WHAT YOU WILL DO. From the records below, transcribe only the lines running from the one with "(310, 160) = (227, 254): white" through the one with "(367, 206) = (215, 195): white". Keep both of those end lines.

EXTRACTED INFORMATION.
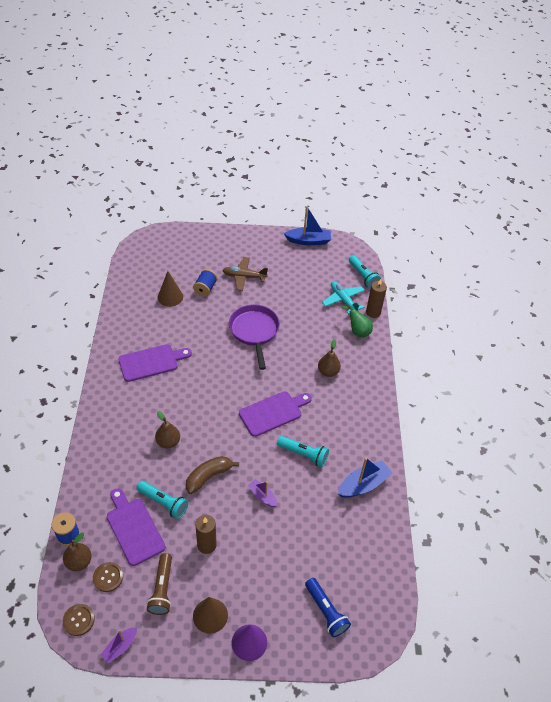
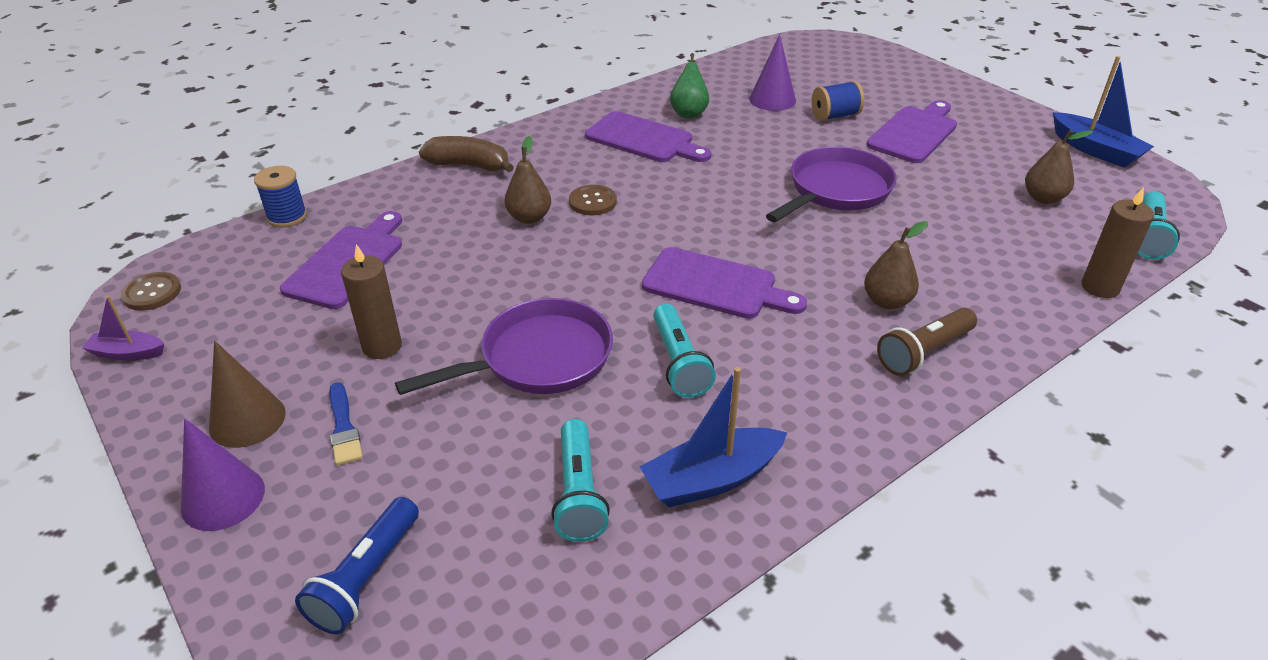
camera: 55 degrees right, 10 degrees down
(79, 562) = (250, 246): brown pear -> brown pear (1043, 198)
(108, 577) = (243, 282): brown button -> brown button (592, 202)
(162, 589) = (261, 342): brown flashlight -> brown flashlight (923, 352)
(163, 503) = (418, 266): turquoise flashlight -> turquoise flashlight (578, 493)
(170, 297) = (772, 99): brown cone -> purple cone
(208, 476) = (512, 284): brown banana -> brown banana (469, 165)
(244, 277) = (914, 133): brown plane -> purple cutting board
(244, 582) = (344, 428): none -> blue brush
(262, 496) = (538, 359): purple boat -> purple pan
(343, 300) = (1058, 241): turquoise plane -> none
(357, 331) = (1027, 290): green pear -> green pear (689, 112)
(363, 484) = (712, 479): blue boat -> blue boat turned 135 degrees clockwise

* * *

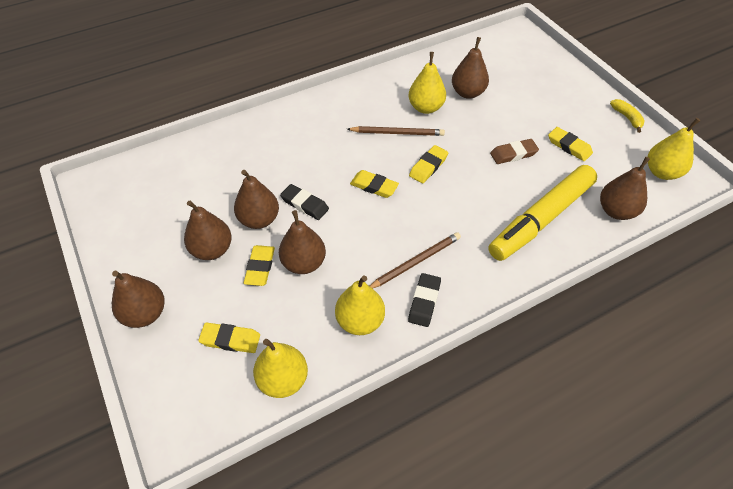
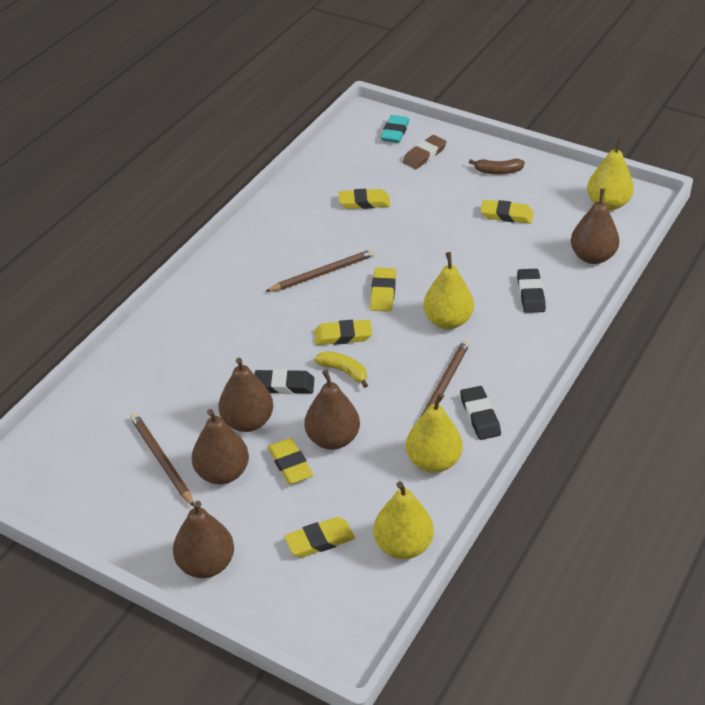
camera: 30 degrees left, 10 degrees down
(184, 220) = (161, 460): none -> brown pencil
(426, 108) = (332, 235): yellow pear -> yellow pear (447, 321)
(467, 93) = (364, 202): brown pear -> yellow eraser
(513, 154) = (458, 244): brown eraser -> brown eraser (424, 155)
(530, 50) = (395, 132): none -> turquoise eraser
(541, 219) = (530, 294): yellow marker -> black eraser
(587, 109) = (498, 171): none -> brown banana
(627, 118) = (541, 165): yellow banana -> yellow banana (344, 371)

--

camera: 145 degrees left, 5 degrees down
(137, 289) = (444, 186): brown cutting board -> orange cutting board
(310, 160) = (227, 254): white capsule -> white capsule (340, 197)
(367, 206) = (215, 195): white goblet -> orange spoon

YOUR SOLUTION.
(310, 160) = (227, 254): white capsule -> white capsule (340, 197)
(367, 206) = (215, 195): white goblet -> orange spoon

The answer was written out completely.